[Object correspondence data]
--- START ---

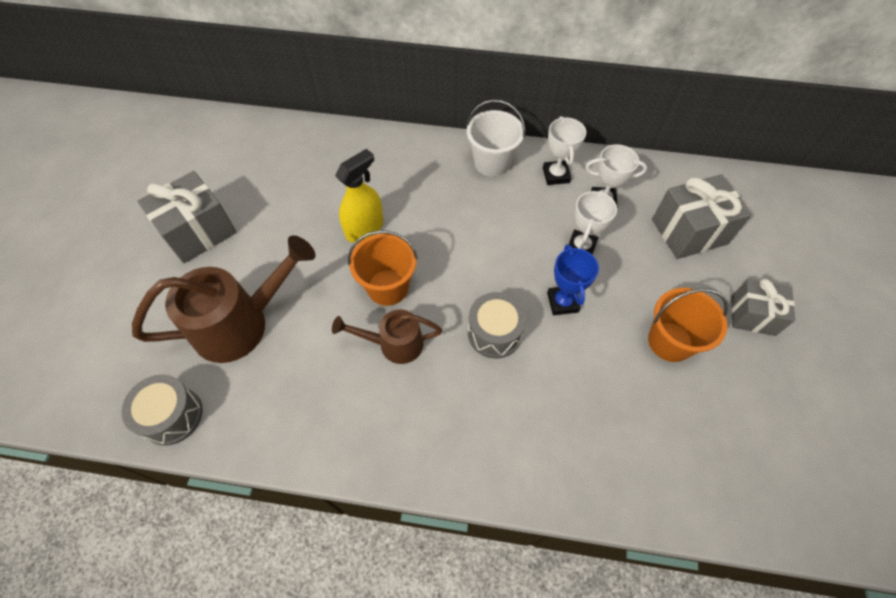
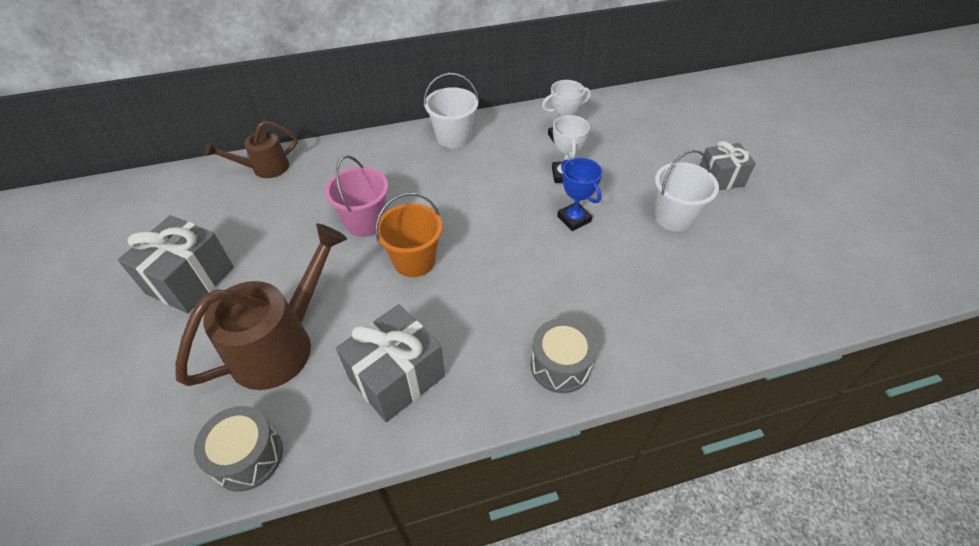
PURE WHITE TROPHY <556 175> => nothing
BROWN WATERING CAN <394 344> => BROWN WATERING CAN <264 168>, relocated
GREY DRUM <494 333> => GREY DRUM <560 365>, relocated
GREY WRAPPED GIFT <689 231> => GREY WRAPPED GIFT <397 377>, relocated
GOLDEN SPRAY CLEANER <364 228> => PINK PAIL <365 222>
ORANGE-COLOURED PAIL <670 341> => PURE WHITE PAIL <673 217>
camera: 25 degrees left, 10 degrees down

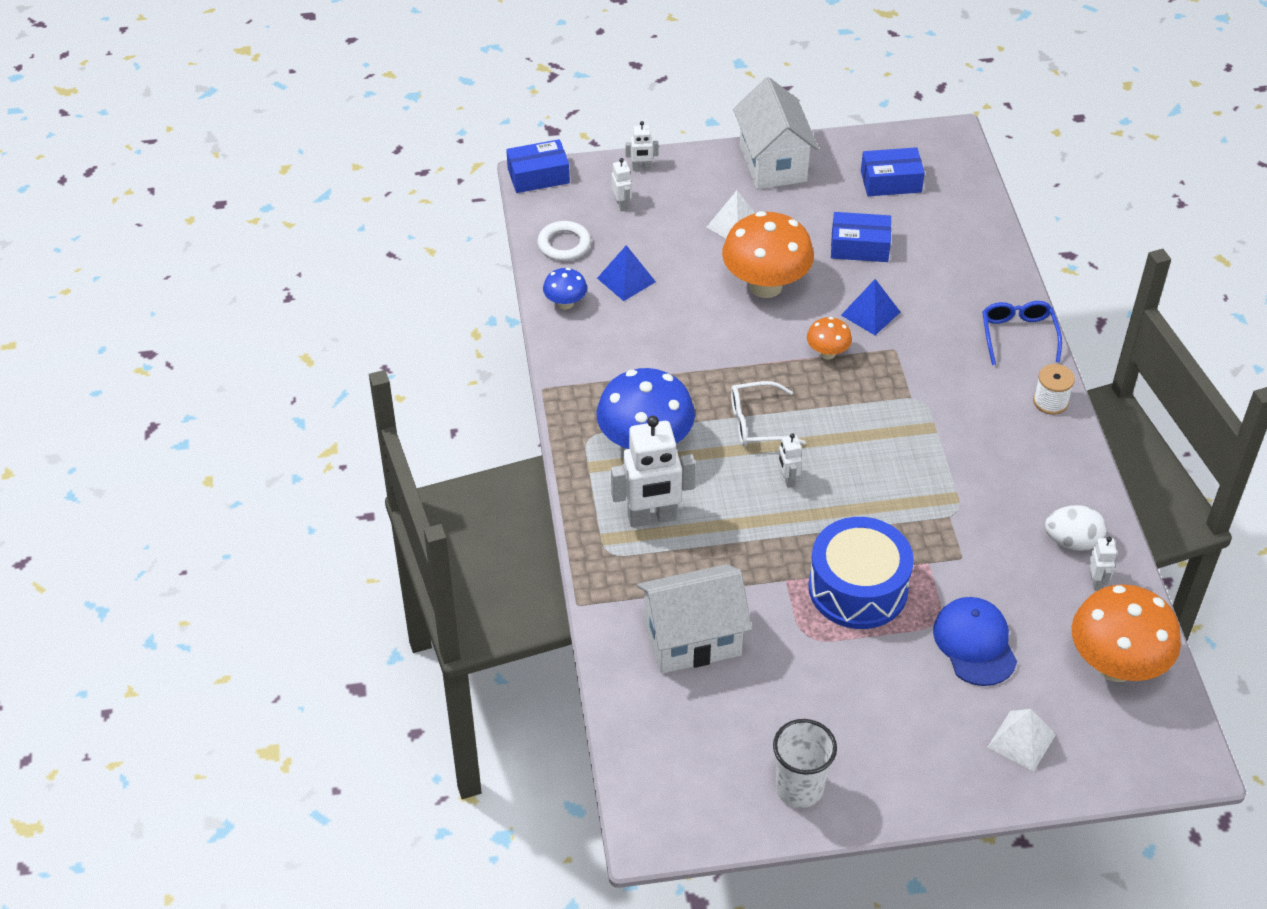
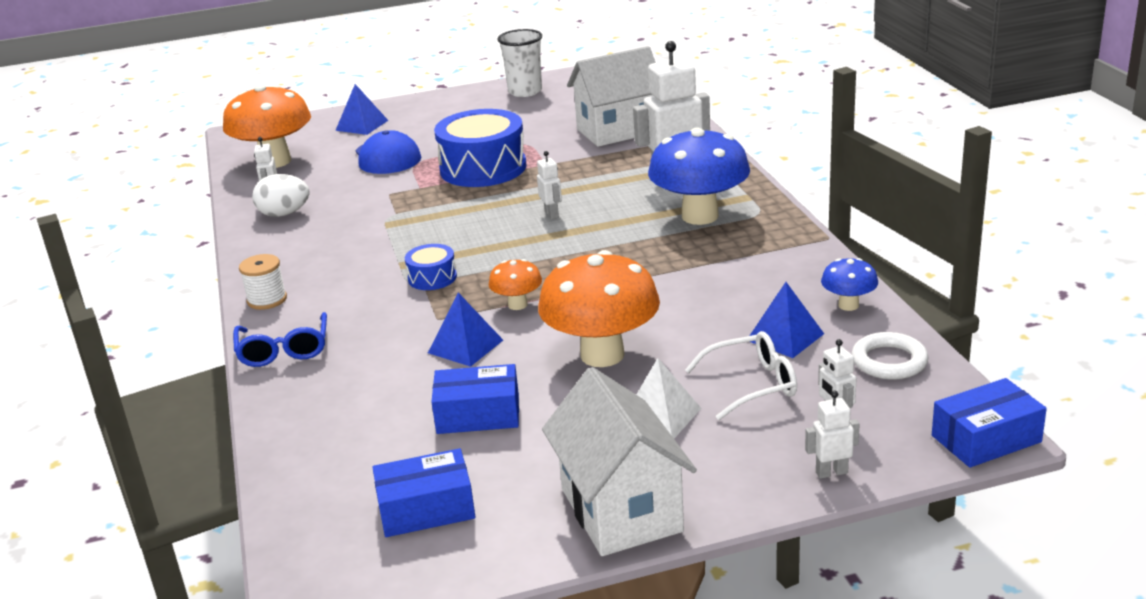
nothing => ROYAL BLUE DRUM <432 278>
PURE WHITE GLASSES <757 423> => PURE WHITE GLASSES <752 385>, relocated
PURE WHITE SOLID PYRAMID <1021 740> => ROYAL BLUE SOLID PYRAMID <361 125>
camera: 175 degrees right, 20 degrees down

--- END ---

[Task item] Your job is to repeat the data exactly, leaving each picture out.

[Written solution]
PURE WHITE TROPHY <556 175> => nothing
BROWN WATERING CAN <394 344> => BROWN WATERING CAN <264 168>, relocated
GREY DRUM <494 333> => GREY DRUM <560 365>, relocated
GREY WRAPPED GIFT <689 231> => GREY WRAPPED GIFT <397 377>, relocated
GOLDEN SPRAY CLEANER <364 228> => PINK PAIL <365 222>
ORANGE-COLOURED PAIL <670 341> => PURE WHITE PAIL <673 217>
camera: 25 degrees left, 10 degrees down

nothing => ROYAL BLUE DRUM <432 278>
PURE WHITE GLASSES <757 423> => PURE WHITE GLASSES <752 385>, relocated
PURE WHITE SOLID PYRAMID <1021 740> => ROYAL BLUE SOLID PYRAMID <361 125>
camera: 175 degrees right, 20 degrees down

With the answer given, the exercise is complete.